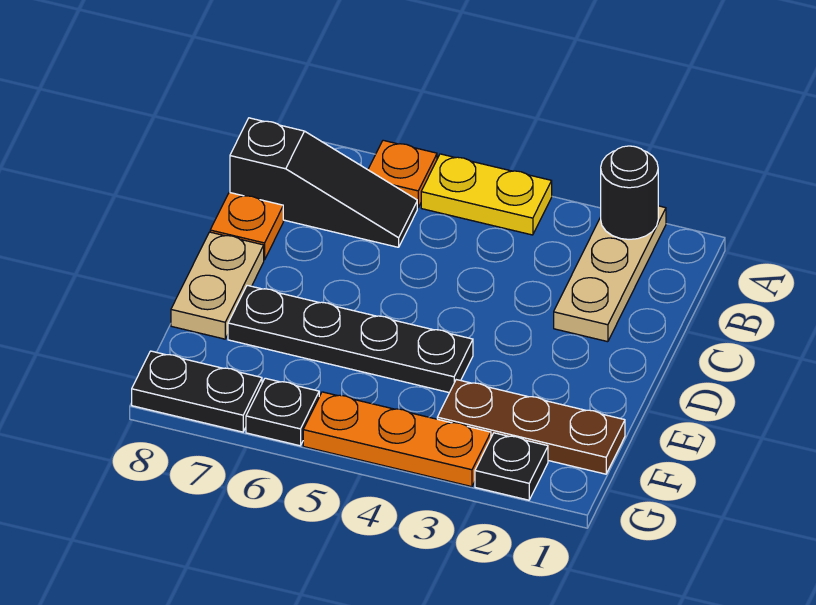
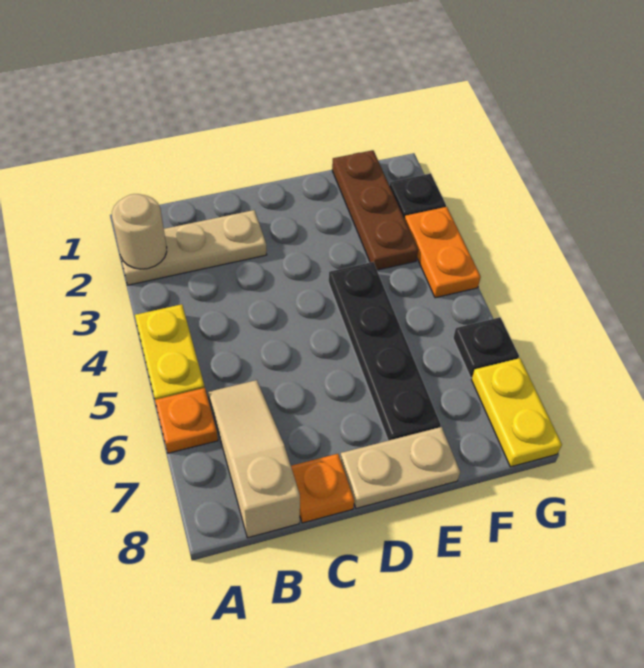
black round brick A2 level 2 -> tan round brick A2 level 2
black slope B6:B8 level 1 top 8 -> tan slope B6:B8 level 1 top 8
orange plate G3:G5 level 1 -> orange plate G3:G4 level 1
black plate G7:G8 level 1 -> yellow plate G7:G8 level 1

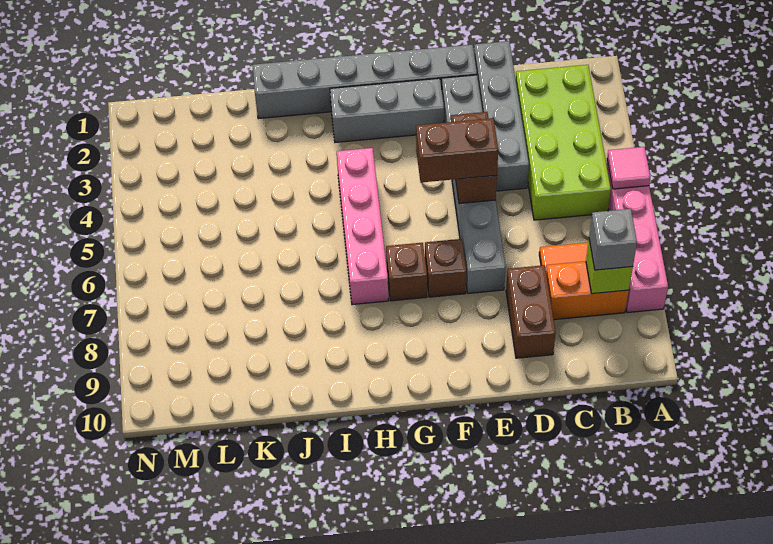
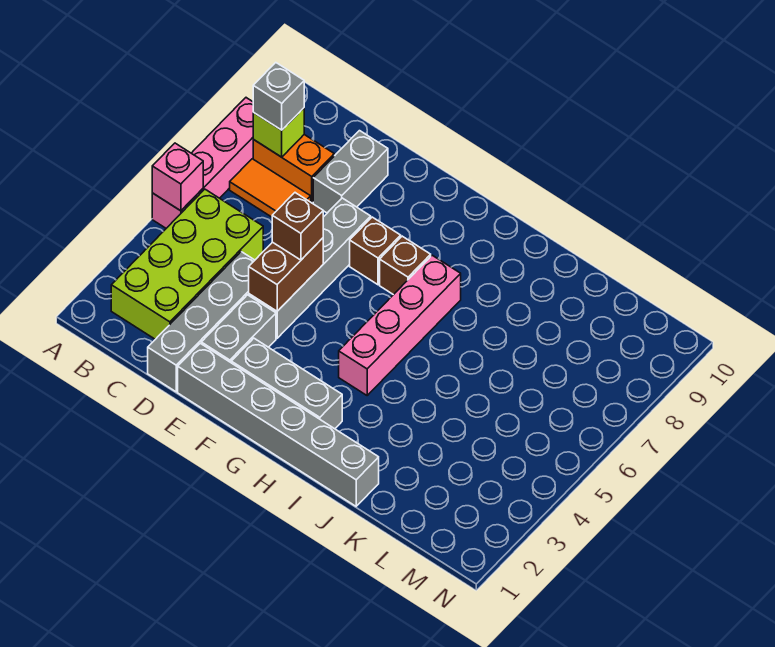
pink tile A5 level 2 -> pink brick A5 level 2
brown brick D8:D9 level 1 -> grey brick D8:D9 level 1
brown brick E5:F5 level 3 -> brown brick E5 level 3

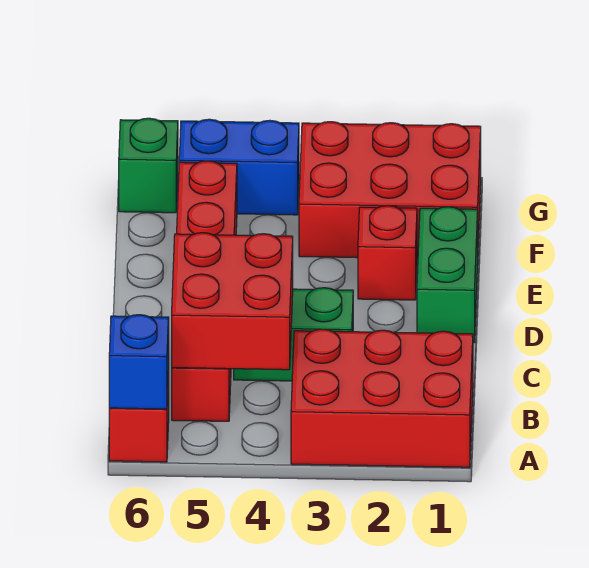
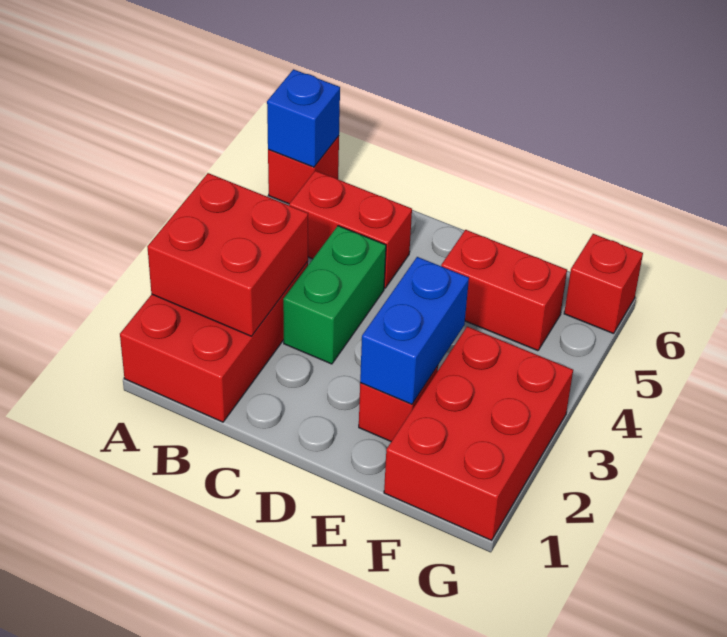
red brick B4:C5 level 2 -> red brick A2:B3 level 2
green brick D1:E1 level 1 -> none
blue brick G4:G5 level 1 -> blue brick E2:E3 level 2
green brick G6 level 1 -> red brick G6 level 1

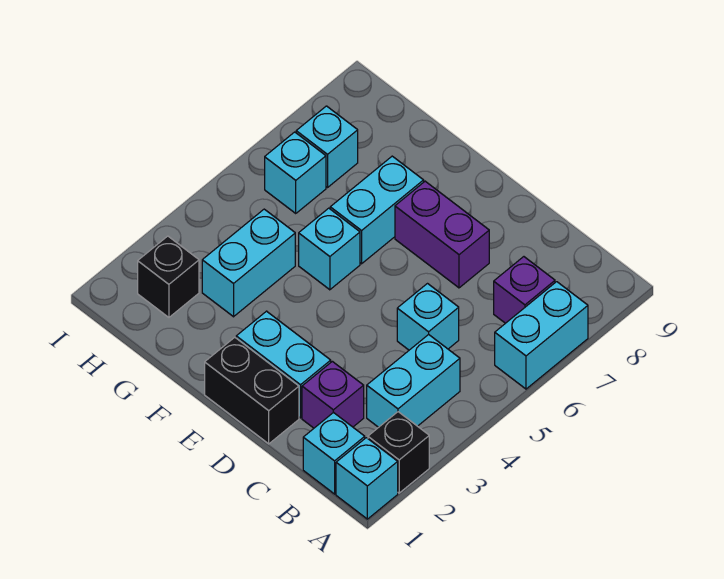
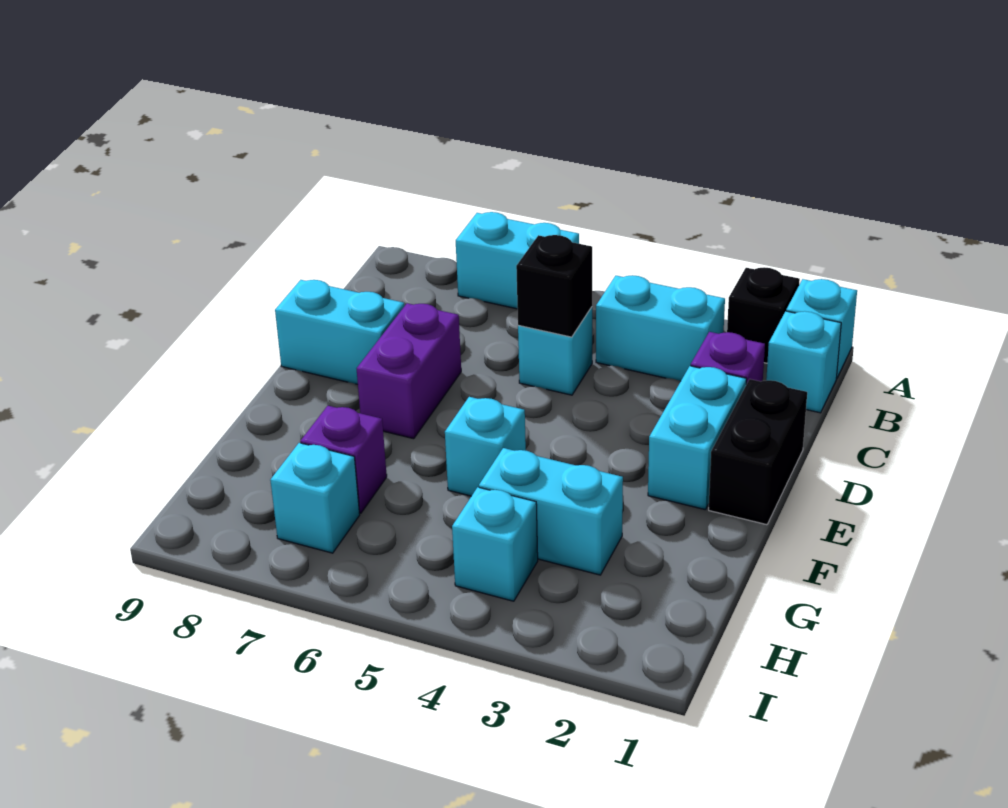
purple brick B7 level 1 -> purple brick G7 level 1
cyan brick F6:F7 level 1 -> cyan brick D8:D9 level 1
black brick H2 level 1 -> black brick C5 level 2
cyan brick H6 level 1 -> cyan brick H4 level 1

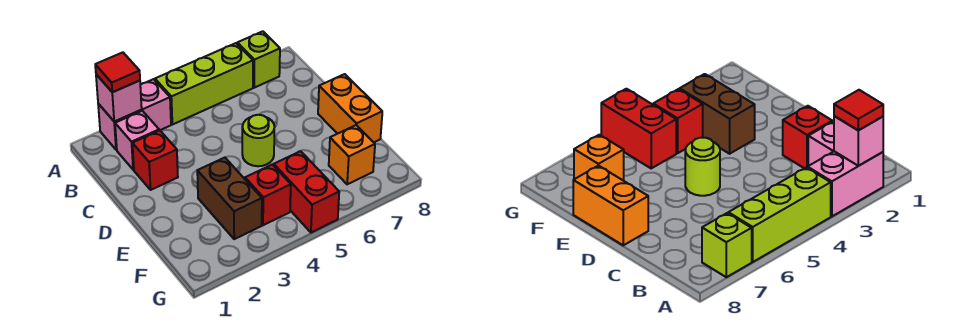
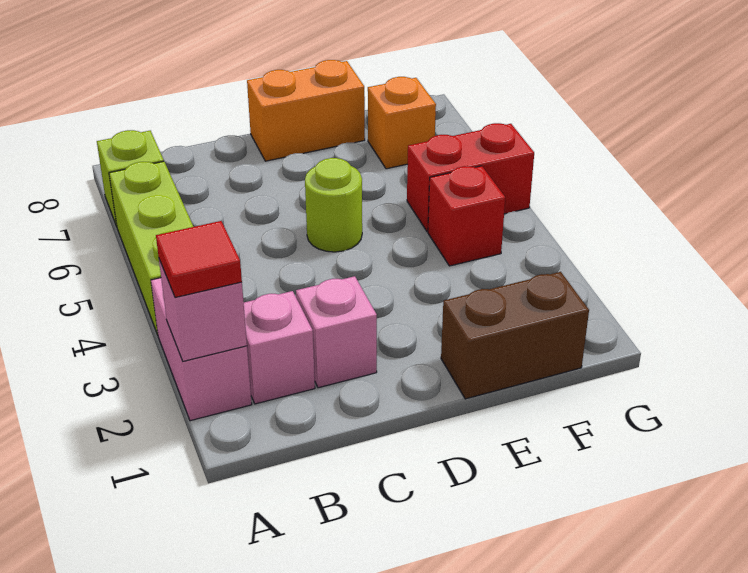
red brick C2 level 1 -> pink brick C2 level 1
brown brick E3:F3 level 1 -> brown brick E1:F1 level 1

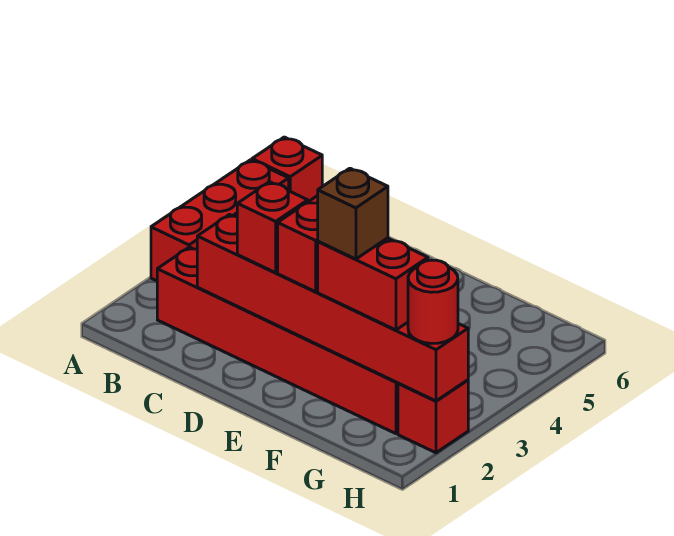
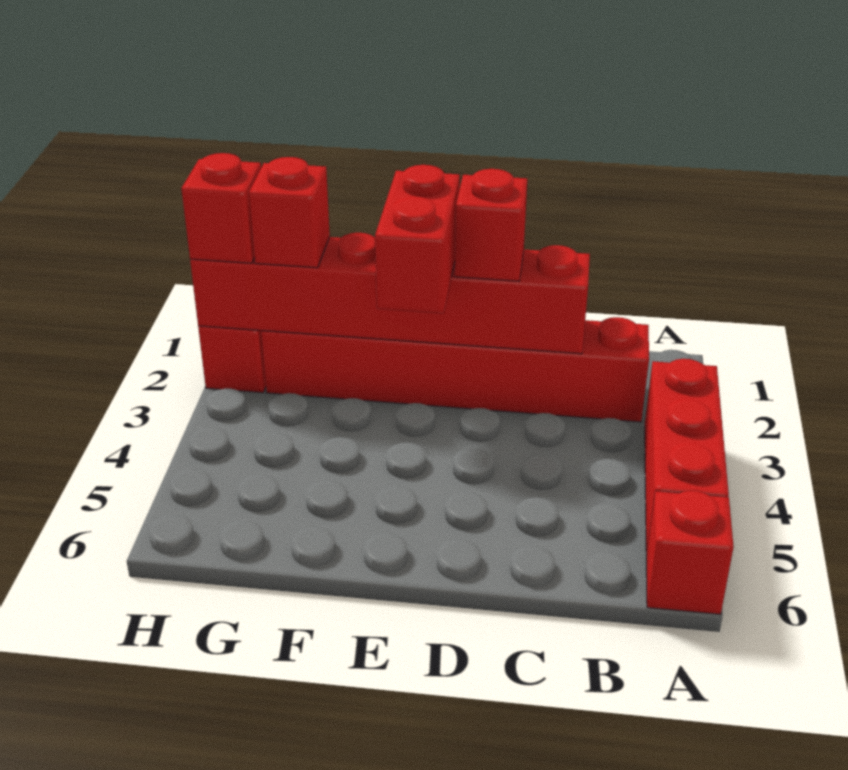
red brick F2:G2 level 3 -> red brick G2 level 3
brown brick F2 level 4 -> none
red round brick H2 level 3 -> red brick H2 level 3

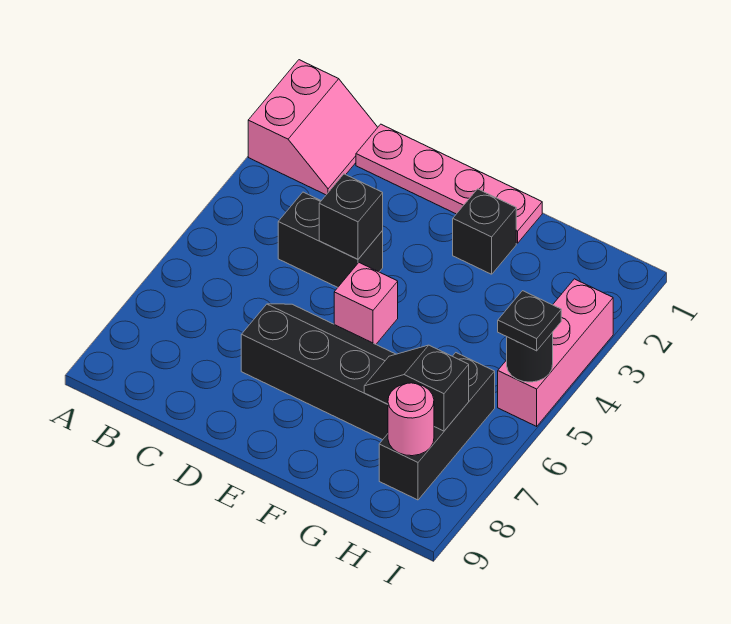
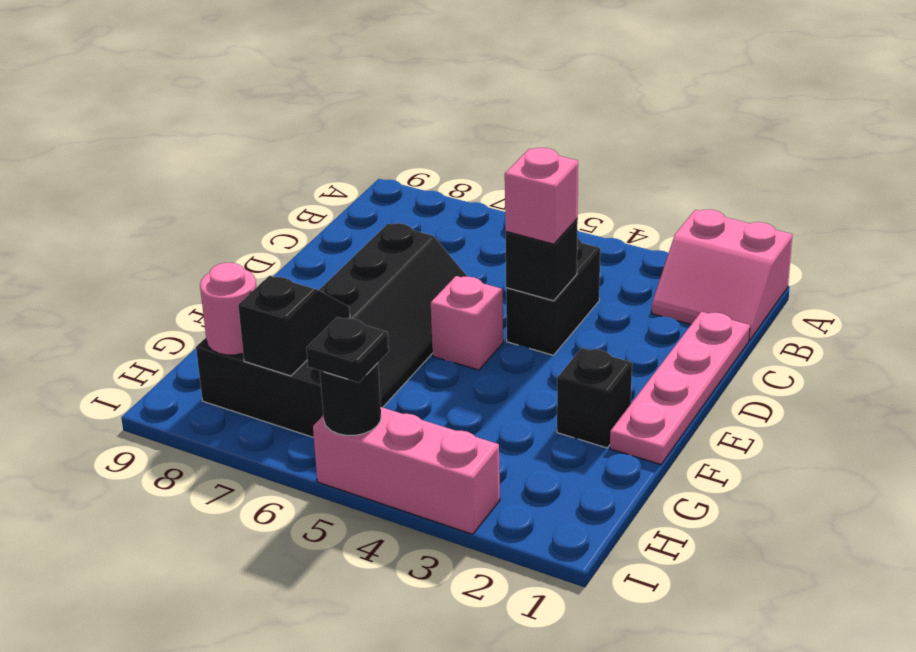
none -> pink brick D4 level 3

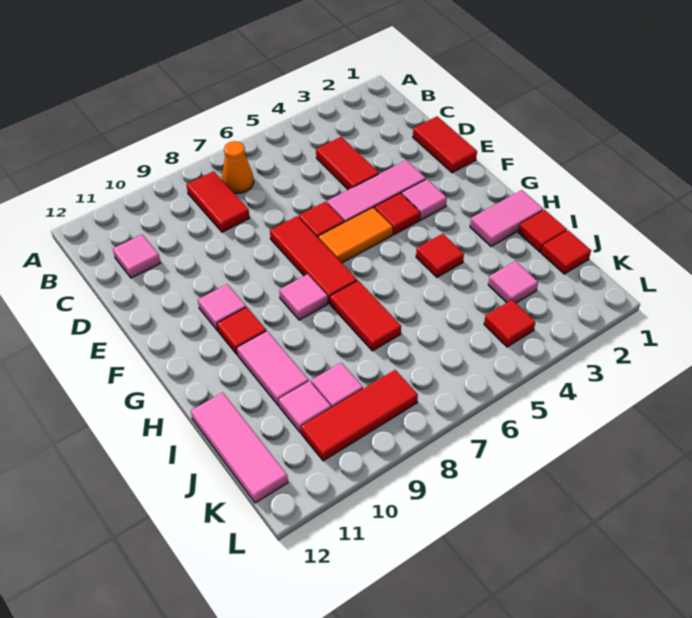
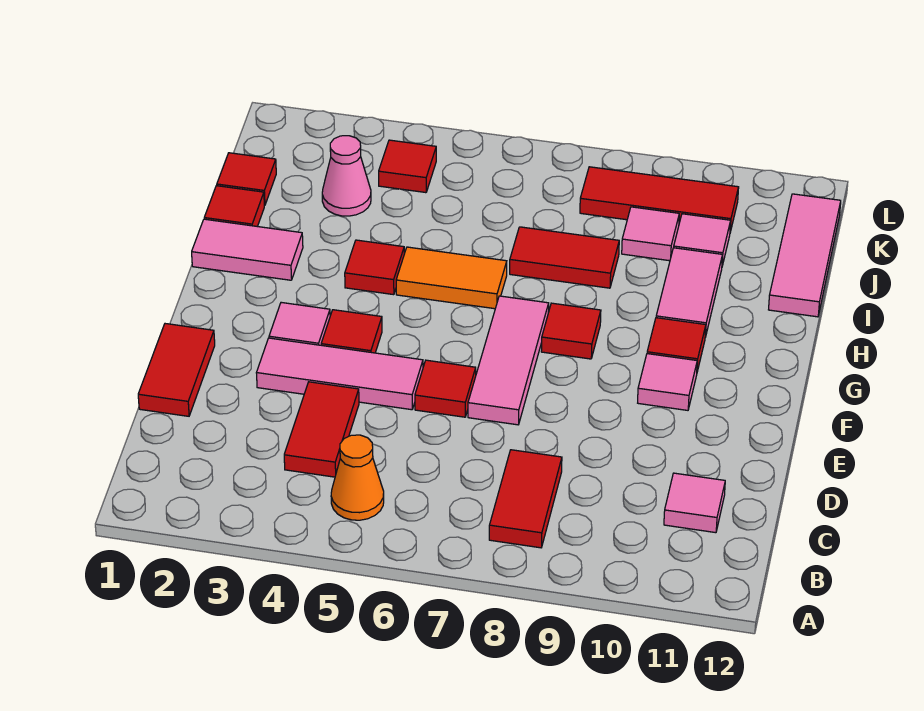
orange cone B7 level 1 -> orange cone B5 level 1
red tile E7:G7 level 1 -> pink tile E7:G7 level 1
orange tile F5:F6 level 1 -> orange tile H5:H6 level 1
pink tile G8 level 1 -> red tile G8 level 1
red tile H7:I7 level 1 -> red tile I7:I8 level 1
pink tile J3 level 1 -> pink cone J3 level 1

◆ ◆ ◆ ◆

• [What the exercise asks]: Please print the lines above word for word, starting at the one with "orange plate G3:G5" and ending at the one with "orange cone B7", both included, and without any picture.

• [Written response]:
orange plate G3:G5 level 1 -> orange plate G3:G4 level 1
black plate G7:G8 level 1 -> yellow plate G7:G8 level 1

pink tile A5 level 2 -> pink brick A5 level 2
brown brick D8:D9 level 1 -> grey brick D8:D9 level 1
brown brick E5:F5 level 3 -> brown brick E5 level 3

red brick B4:C5 level 2 -> red brick A2:B3 level 2
green brick D1:E1 level 1 -> none
blue brick G4:G5 level 1 -> blue brick E2:E3 level 2
green brick G6 level 1 -> red brick G6 level 1

purple brick B7 level 1 -> purple brick G7 level 1
cyan brick F6:F7 level 1 -> cyan brick D8:D9 level 1
black brick H2 level 1 -> black brick C5 level 2
cyan brick H6 level 1 -> cyan brick H4 level 1

red brick C2 level 1 -> pink brick C2 level 1
brown brick E3:F3 level 1 -> brown brick E1:F1 level 1

red brick F2:G2 level 3 -> red brick G2 level 3
brown brick F2 level 4 -> none
red round brick H2 level 3 -> red brick H2 level 3

none -> pink brick D4 level 3

orange cone B7 level 1 -> orange cone B5 level 1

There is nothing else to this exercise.